EXTRACTED INFORMATION -

= = = = = = =

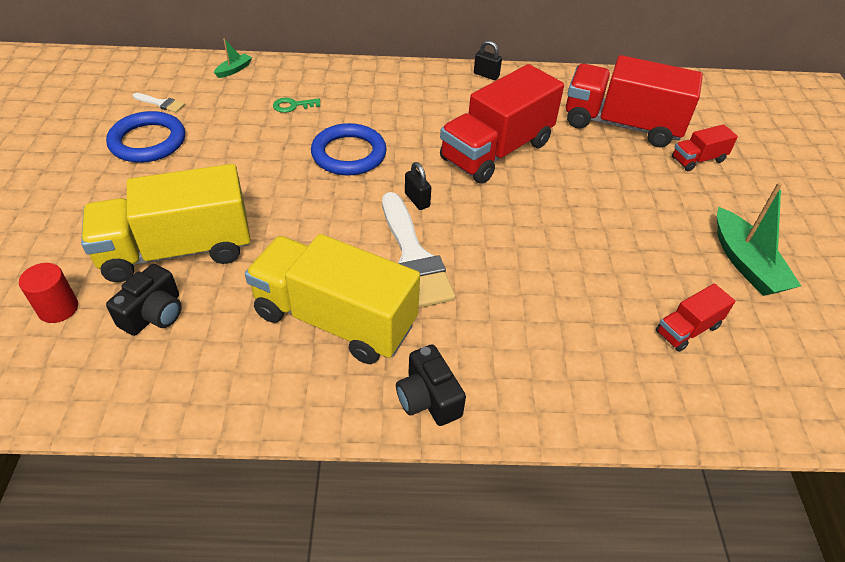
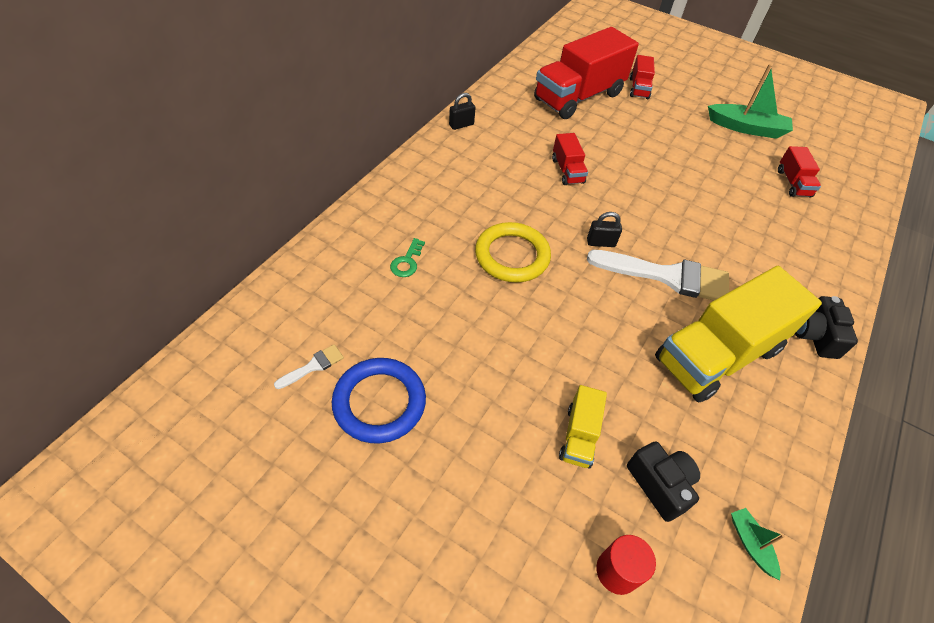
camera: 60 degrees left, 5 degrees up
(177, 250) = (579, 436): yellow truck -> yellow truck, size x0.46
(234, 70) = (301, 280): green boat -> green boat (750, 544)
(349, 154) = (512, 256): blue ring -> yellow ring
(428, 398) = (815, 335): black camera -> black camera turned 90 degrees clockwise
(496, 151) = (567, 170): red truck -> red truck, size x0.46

= = = = = = =

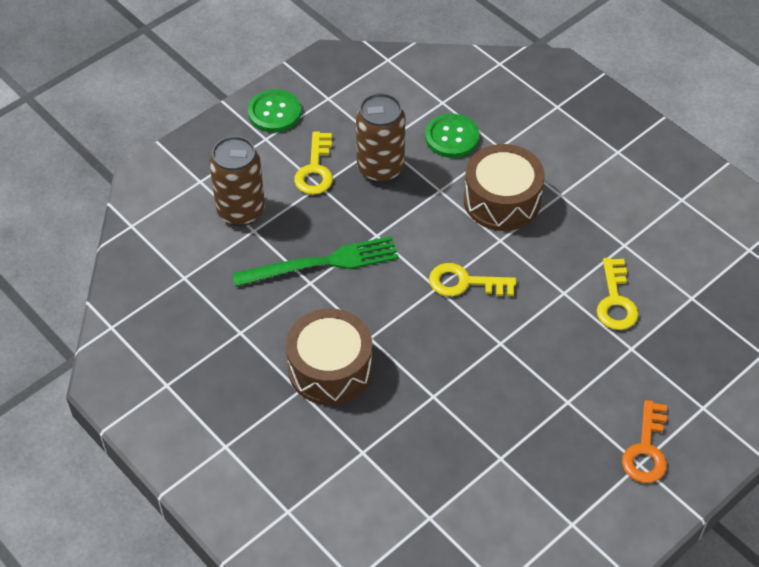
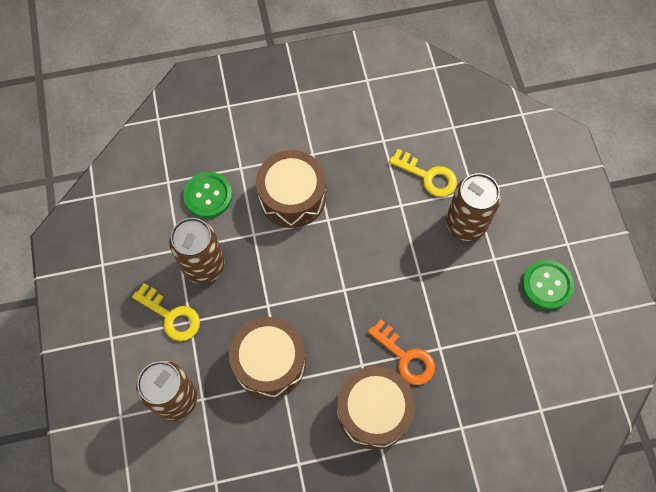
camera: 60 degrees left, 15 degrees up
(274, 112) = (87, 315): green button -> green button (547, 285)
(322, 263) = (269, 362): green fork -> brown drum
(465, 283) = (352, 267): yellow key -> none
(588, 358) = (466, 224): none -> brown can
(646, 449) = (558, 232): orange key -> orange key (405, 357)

= = = = = = =

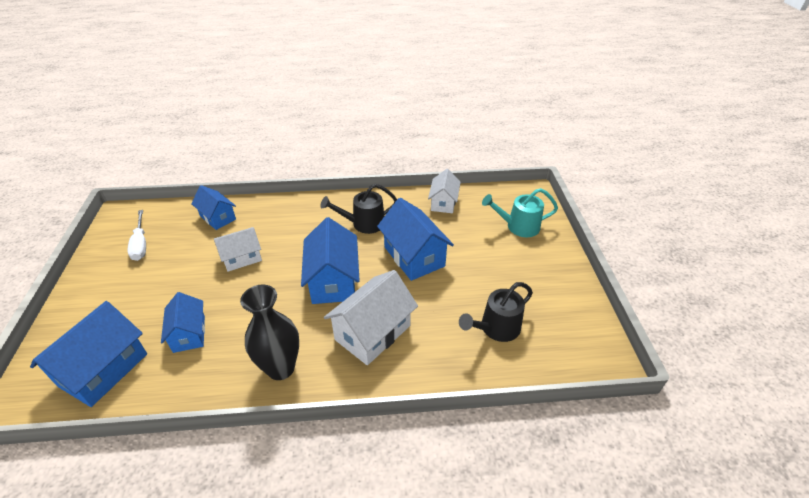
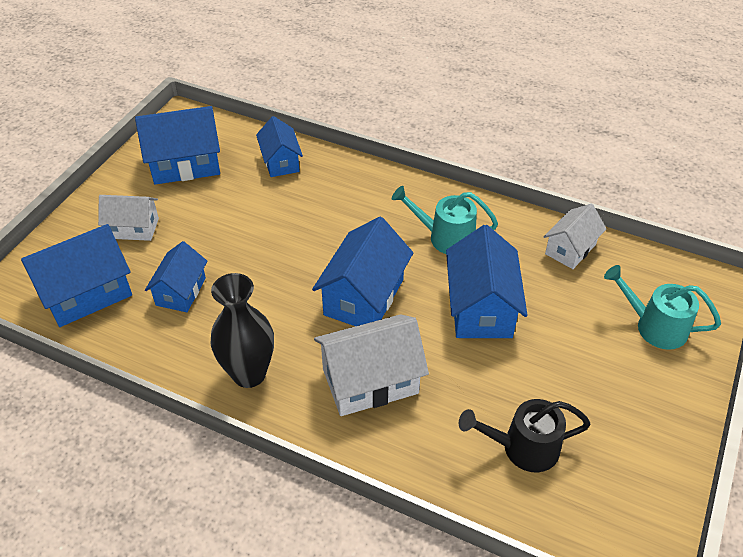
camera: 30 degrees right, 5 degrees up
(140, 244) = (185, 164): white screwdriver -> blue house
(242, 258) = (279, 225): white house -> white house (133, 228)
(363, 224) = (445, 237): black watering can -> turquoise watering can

= = = = = = =

TO DO -
Copy every line of the listing that contains the word "yellow".

ANSWER BOX -
(177, 250) = (579, 436): yellow truck -> yellow truck, size x0.46
(349, 154) = (512, 256): blue ring -> yellow ring
(465, 283) = (352, 267): yellow key -> none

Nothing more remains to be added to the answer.